Brief: Without the pictures, give the entries below again exactly as written.

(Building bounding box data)
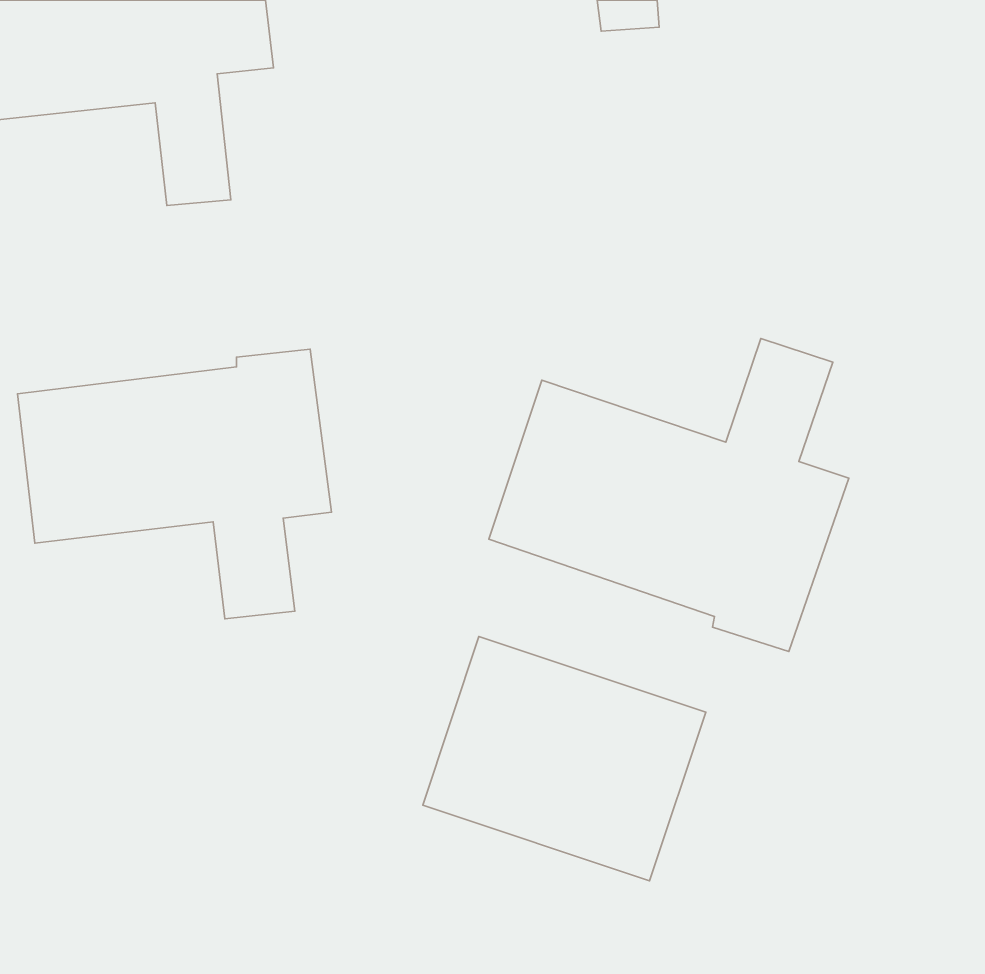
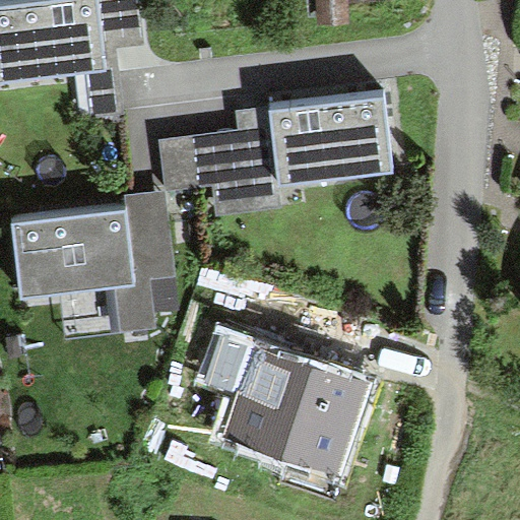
building: none -> [156,93,392,218]
building: [489,339,849,651] -> none

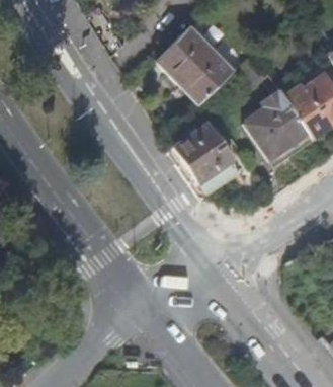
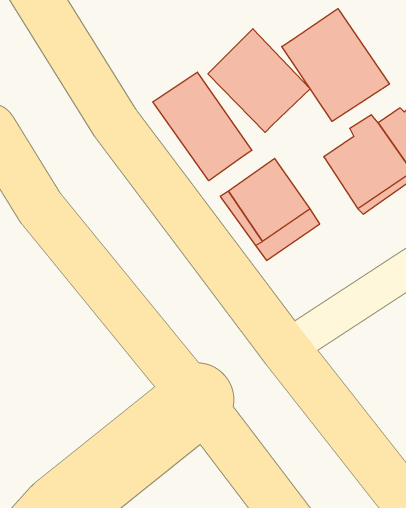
building: none -> [282,9,389,121]
building: none -> [153,72,252,181]

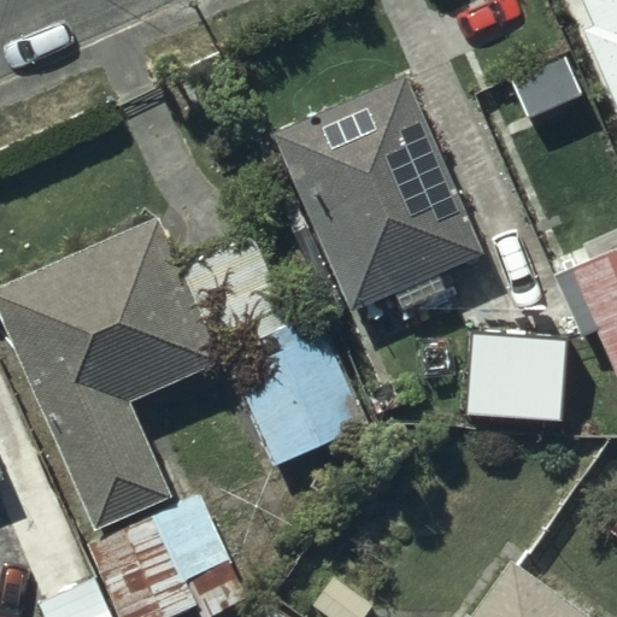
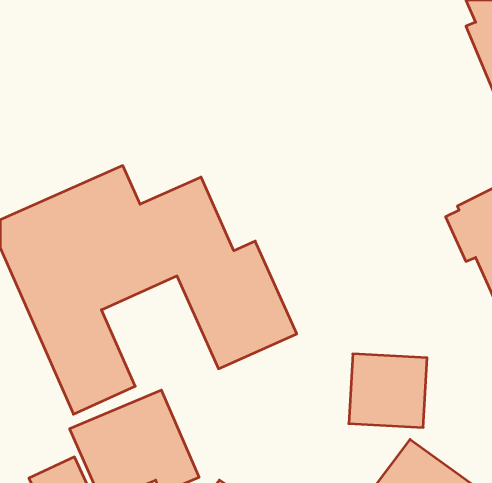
building: [274,80,483,312] -> none
building: [466,329,564,421] -> [349,354,427,427]

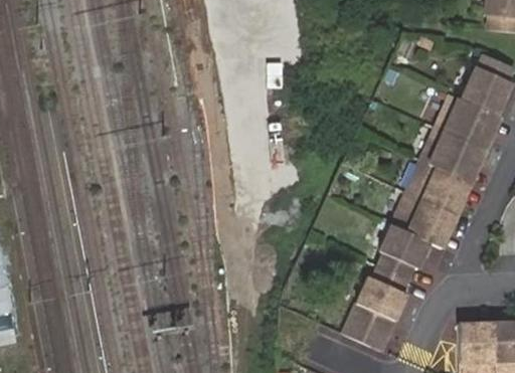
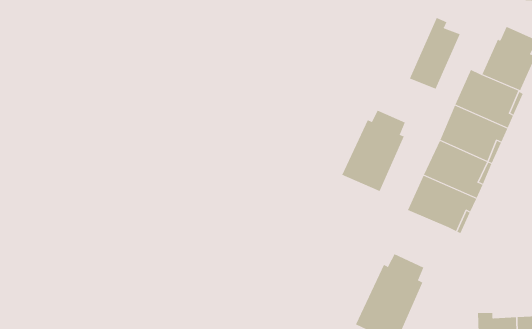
building: none -> [409,17,460,90]
building: none -> [341,110,406,192]
building: [380,227,431,281] -> none

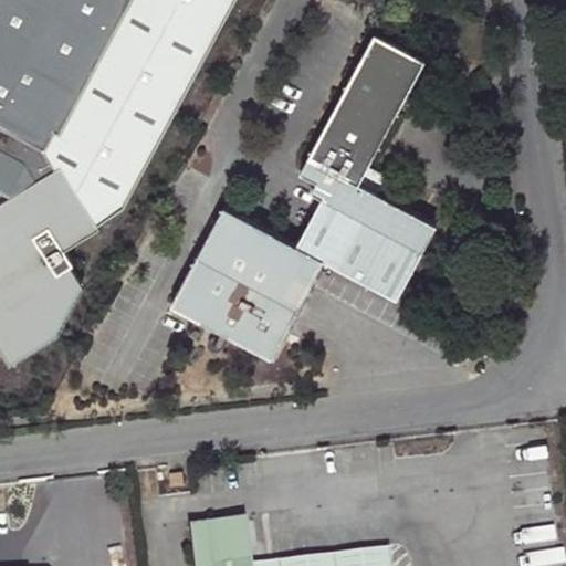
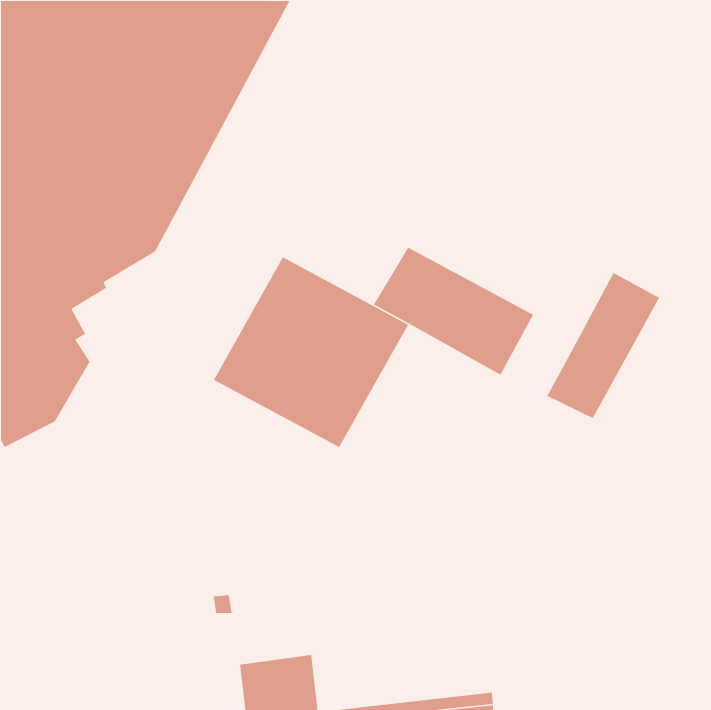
building: [302,34,438,251] -> none
building: none -> [546,272,660,419]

Result of this exercise:
building: none -> [156,93,392,218]
building: [489,339,849,651] -> none

building: none -> [282,9,389,121]
building: none -> [153,72,252,181]

building: [274,80,483,312] -> none
building: [466,329,564,421] -> [349,354,427,427]

building: none -> [409,17,460,90]
building: none -> [341,110,406,192]
building: [380,227,431,281] -> none

building: [302,34,438,251] -> none
building: none -> [546,272,660,419]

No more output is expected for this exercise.